== Segment start ==

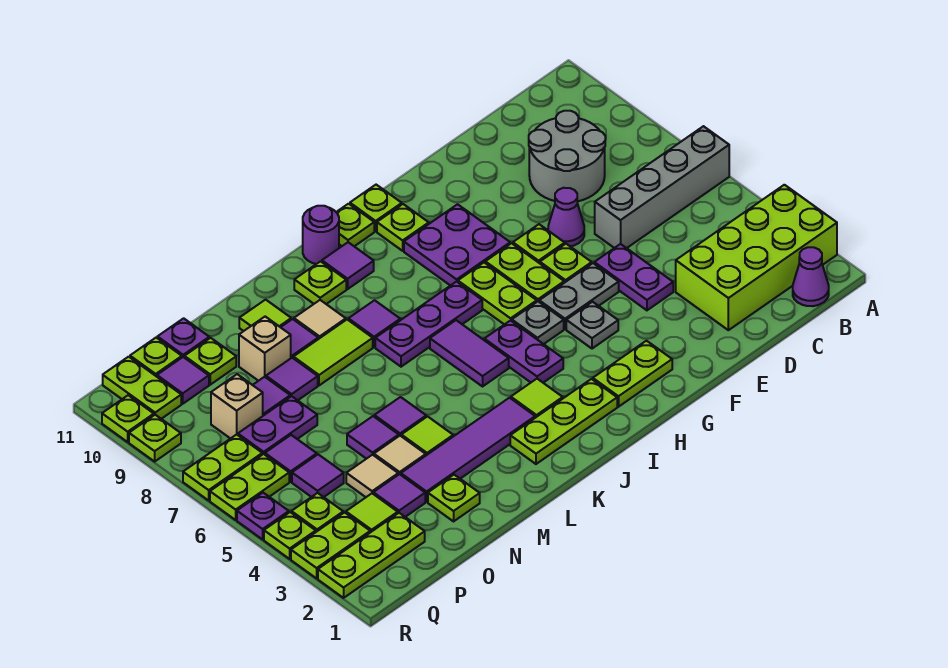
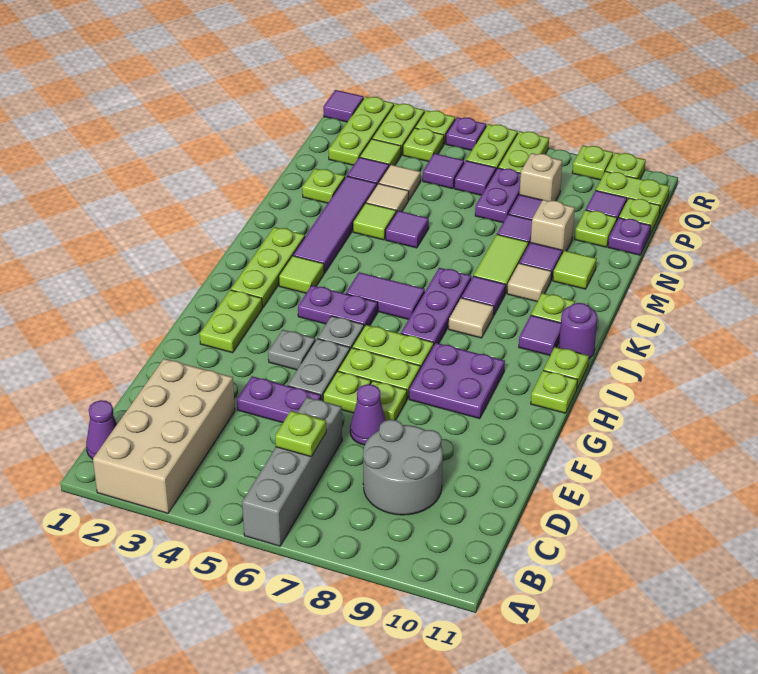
lime brick A2:D3 level 1 -> tan brick A2:D3 level 1
lime plate H10 level 1 -> lime plate C6 level 2
none -> tan tile J8 level 1
purple tile N5 level 1 -> purple tile R1 level 1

== Segment end ==

§ **Task statement**
Your answer should consist of all lines in the listing above that contain "lime".

§ **Answer area**
lime brick A2:D3 level 1 -> tan brick A2:D3 level 1
lime plate H10 level 1 -> lime plate C6 level 2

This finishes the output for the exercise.